Stored data entries:
# # # # #

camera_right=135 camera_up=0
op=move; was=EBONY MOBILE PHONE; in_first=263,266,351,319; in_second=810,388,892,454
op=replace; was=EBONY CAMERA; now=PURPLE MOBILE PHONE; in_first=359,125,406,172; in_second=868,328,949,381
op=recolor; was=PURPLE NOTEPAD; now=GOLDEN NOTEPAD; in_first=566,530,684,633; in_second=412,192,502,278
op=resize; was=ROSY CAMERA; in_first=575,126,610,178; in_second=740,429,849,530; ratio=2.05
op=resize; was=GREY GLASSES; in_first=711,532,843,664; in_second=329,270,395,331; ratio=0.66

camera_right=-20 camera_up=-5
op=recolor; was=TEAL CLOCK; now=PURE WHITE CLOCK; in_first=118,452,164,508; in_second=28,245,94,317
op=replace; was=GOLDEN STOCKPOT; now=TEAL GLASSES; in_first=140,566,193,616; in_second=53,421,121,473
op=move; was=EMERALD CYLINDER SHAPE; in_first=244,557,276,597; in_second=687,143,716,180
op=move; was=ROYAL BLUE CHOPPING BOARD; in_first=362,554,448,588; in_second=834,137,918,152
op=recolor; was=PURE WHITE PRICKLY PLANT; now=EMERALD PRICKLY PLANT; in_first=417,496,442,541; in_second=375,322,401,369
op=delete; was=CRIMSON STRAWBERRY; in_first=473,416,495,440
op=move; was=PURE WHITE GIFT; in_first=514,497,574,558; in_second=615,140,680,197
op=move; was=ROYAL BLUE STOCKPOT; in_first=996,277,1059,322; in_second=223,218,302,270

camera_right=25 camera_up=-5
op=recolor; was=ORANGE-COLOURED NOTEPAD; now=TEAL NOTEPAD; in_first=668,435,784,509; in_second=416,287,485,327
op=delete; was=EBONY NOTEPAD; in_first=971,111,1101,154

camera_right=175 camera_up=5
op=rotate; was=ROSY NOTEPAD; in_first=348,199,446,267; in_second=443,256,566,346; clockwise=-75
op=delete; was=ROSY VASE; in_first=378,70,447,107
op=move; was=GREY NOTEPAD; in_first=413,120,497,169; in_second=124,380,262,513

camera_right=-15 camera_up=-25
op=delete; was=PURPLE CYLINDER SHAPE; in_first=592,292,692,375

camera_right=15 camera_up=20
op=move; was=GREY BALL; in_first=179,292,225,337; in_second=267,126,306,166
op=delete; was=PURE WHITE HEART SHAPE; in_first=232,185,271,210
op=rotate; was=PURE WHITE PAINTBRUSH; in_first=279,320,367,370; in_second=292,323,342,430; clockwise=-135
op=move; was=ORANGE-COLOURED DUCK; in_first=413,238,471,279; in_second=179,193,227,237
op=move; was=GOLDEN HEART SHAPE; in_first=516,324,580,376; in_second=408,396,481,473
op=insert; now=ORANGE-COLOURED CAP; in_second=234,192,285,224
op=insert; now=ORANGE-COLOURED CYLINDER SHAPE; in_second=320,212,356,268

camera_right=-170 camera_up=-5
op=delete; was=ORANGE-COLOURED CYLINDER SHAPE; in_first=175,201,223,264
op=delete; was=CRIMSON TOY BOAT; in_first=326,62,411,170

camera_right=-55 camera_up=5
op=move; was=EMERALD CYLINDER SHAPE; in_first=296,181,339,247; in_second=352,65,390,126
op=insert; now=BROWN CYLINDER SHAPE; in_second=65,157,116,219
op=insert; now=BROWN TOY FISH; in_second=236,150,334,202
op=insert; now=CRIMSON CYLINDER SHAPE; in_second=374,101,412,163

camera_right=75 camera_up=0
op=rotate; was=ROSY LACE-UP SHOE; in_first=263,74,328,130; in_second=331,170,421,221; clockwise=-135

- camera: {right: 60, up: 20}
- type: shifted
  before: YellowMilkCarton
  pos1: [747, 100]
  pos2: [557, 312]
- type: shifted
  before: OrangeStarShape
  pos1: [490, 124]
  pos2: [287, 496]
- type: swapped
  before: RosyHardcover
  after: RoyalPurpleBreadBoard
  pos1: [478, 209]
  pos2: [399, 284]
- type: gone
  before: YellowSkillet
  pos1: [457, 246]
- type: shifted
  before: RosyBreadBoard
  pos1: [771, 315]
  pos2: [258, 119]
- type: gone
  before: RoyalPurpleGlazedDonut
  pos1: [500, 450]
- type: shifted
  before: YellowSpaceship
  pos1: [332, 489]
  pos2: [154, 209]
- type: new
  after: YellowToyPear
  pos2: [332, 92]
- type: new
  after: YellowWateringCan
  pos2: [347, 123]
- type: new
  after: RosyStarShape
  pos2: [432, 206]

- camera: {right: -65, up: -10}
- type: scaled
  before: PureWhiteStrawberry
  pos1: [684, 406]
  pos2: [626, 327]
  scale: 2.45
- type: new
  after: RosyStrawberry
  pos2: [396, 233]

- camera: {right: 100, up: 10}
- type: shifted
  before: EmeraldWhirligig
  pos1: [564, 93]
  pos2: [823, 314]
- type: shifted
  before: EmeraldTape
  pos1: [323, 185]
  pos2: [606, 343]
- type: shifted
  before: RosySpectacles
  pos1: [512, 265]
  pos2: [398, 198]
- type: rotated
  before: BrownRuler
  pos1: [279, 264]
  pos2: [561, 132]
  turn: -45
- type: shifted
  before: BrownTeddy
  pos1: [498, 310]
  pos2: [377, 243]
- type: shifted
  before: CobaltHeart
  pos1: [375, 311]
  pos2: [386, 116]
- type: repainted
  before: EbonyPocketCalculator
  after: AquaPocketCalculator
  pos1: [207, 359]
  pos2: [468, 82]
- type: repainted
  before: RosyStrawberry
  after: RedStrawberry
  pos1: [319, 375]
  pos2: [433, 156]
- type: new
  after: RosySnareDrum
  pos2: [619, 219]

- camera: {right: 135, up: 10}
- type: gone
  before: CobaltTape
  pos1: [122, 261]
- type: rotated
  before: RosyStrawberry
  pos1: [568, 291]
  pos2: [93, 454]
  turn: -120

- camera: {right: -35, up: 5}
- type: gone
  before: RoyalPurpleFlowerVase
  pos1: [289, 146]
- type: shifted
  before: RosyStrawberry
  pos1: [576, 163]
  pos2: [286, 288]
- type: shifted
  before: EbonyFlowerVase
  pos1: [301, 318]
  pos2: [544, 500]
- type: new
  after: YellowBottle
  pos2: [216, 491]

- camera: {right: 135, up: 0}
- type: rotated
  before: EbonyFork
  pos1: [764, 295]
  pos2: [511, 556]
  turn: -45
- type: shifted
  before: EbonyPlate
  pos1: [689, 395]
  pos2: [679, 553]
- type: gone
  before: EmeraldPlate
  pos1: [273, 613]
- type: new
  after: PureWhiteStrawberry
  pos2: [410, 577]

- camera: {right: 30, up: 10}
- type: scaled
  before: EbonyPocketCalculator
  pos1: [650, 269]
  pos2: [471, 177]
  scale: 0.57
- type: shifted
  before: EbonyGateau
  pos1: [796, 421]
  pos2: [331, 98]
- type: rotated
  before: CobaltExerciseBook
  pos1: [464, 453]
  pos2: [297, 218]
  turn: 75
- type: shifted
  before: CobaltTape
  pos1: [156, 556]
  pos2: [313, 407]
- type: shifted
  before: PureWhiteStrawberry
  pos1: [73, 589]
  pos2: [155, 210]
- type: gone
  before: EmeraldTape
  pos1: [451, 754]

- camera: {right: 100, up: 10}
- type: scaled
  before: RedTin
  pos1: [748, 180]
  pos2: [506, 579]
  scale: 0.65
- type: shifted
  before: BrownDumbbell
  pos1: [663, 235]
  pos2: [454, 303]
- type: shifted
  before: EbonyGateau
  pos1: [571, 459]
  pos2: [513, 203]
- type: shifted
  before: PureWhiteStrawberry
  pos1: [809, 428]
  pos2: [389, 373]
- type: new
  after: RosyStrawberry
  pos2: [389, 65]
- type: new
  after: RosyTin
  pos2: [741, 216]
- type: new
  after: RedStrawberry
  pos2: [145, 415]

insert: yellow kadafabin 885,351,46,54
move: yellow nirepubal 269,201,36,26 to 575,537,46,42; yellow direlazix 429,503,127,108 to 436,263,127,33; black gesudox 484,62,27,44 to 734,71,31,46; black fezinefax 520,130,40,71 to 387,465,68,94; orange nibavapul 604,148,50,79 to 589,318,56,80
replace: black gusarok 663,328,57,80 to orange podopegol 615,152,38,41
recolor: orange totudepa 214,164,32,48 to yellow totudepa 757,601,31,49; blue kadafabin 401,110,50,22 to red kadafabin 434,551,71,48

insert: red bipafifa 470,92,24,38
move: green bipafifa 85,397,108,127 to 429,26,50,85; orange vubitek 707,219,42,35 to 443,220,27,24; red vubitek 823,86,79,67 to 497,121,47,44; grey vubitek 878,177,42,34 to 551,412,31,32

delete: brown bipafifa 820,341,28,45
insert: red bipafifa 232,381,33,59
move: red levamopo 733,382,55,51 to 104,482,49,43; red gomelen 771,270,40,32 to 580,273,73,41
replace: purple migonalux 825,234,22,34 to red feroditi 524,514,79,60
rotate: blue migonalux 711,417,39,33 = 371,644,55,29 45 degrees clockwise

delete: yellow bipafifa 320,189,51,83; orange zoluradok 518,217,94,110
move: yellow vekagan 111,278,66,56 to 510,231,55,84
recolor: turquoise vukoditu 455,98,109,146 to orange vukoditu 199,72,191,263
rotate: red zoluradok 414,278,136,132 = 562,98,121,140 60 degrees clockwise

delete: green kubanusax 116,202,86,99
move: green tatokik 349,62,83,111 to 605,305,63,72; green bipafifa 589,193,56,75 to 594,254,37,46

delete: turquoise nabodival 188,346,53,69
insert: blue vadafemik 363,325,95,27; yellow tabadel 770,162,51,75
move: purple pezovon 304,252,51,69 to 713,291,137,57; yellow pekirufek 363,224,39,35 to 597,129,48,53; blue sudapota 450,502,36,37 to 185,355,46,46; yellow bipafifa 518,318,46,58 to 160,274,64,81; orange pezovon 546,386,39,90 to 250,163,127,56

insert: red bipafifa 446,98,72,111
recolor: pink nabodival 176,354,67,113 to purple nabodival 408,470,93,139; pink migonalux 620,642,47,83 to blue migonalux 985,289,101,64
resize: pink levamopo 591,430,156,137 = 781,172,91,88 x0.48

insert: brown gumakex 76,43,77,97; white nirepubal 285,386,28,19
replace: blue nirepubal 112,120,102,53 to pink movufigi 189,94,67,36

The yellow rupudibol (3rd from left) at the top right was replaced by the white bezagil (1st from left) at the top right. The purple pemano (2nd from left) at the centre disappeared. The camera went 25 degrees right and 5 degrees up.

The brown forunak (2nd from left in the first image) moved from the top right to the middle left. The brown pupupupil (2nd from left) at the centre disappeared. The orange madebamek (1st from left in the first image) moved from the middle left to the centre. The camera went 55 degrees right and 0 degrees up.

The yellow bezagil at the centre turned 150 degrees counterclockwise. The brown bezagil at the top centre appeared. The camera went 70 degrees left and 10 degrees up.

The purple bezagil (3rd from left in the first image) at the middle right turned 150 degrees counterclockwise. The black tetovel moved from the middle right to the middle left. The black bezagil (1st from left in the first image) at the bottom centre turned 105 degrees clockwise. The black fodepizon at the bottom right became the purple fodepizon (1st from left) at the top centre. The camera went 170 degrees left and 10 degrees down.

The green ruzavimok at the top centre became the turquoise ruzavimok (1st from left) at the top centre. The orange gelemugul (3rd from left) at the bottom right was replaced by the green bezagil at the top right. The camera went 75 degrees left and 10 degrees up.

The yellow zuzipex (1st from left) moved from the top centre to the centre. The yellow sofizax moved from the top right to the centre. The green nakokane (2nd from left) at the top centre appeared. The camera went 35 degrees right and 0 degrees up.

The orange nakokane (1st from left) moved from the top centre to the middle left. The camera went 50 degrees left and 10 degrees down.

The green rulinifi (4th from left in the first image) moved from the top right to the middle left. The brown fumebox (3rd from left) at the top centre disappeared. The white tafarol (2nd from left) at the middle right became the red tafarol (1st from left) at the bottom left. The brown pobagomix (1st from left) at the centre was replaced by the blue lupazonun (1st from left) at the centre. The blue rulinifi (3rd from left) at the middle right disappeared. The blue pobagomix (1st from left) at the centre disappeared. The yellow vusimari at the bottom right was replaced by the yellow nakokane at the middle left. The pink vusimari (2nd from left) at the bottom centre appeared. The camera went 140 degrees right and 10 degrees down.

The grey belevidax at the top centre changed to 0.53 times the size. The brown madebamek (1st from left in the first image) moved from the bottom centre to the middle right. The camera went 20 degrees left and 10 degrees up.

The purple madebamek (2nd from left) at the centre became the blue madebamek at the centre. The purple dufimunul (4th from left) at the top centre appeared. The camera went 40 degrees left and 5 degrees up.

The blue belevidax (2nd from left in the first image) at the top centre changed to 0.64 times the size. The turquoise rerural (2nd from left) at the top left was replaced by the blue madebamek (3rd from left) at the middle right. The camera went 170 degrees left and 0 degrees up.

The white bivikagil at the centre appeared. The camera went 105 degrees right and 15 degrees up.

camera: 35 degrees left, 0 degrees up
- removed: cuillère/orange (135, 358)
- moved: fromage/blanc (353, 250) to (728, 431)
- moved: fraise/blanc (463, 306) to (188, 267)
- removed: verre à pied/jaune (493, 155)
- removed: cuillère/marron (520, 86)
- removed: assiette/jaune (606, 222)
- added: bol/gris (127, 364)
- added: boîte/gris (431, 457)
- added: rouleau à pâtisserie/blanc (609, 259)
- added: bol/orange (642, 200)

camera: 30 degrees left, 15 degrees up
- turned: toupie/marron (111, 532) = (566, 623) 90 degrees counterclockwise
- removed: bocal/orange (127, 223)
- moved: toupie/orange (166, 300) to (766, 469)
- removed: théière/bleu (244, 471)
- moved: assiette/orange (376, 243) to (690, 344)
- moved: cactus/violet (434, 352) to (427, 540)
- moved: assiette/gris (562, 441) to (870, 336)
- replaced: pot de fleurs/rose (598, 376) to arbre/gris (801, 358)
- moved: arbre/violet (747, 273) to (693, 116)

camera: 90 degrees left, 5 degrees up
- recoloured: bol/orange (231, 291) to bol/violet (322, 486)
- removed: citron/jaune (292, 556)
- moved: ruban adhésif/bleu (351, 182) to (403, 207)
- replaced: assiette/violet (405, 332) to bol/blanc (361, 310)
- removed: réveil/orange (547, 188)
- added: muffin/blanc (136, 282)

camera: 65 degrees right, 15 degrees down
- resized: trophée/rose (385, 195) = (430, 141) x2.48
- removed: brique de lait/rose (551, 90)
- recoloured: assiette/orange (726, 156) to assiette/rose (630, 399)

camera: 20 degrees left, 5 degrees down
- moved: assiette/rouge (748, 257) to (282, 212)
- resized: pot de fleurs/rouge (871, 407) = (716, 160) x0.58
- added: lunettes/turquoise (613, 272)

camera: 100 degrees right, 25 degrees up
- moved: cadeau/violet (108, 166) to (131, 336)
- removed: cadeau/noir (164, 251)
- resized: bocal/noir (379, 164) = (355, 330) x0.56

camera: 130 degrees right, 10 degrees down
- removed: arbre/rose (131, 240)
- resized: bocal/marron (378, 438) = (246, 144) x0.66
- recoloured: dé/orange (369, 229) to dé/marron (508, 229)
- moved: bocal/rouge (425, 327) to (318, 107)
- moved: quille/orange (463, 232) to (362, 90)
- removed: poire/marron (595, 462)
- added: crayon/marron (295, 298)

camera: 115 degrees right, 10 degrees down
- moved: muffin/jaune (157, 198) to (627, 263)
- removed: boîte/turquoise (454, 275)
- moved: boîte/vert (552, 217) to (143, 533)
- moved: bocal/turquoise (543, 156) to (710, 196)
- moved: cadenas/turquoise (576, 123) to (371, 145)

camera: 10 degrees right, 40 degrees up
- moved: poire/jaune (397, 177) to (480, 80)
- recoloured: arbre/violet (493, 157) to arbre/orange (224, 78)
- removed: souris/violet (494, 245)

# # # # #

* **About this exercise**: Within the data above, the lines from the one with "move: yellow nirepubal" to the one with "replace: black gusarok" must be repeated exactly; no other line belongs in the answer.

* **Response area**:
move: yellow nirepubal 269,201,36,26 to 575,537,46,42; yellow direlazix 429,503,127,108 to 436,263,127,33; black gesudox 484,62,27,44 to 734,71,31,46; black fezinefax 520,130,40,71 to 387,465,68,94; orange nibavapul 604,148,50,79 to 589,318,56,80
replace: black gusarok 663,328,57,80 to orange podopegol 615,152,38,41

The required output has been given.